- What you have to do
In the listing below, print exactly the lines between the line holding "camera: 55 degrees right, 0 degrees up" and the line holding "(612, 350) = (794, 516): pink", inclusive, and no more.
- Opening Delimiter -
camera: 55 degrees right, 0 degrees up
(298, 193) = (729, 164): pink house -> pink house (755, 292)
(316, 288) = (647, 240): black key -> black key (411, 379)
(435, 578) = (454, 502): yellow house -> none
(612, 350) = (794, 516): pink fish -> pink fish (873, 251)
- Closing Delimiter -
- Opening Delimiter -
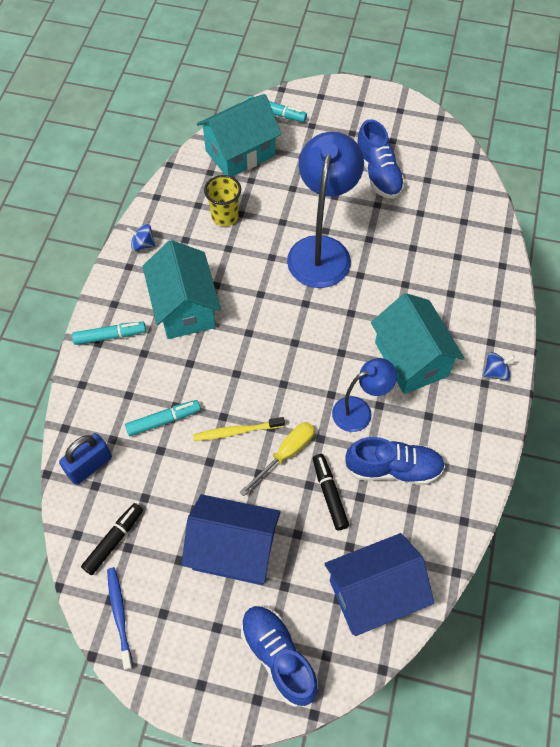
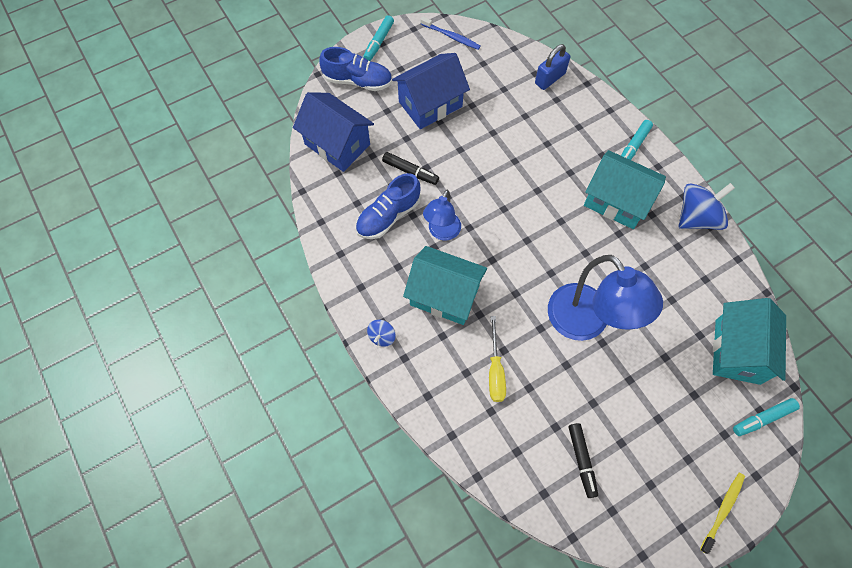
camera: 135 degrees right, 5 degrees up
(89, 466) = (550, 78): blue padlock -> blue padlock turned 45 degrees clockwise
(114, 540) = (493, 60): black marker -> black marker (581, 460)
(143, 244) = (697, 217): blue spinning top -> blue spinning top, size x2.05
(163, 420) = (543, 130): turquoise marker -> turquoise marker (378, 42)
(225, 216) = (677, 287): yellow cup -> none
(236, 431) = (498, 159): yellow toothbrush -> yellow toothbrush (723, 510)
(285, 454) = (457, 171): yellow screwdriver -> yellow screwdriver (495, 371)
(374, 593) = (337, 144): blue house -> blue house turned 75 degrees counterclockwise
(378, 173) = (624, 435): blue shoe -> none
- Closing Delimiter -
- Written solution
camera: 55 degrees right, 0 degrees up
(298, 193) = (729, 164): pink house -> pink house (755, 292)
(316, 288) = (647, 240): black key -> black key (411, 379)
(435, 578) = (454, 502): yellow house -> none
(612, 350) = (794, 516): pink fish -> pink fish (873, 251)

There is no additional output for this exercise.